╔══

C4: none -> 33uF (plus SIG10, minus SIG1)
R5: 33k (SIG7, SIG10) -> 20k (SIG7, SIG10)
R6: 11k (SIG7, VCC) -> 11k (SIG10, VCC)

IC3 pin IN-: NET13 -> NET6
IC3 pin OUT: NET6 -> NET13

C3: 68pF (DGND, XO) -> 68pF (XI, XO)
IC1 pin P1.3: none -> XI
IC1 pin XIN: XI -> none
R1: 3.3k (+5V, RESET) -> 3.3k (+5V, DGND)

╚══

→ AIM OF THE TASK: Exact copies of the line with "IC3 pin IN-: NET13 -> NET6" and of every later line in the entries make up the whole answer.

→ ANSWER TO THE EXERCISE:
IC3 pin IN-: NET13 -> NET6
IC3 pin OUT: NET6 -> NET13

C3: 68pF (DGND, XO) -> 68pF (XI, XO)
IC1 pin P1.3: none -> XI
IC1 pin XIN: XI -> none
R1: 3.3k (+5V, RESET) -> 3.3k (+5V, DGND)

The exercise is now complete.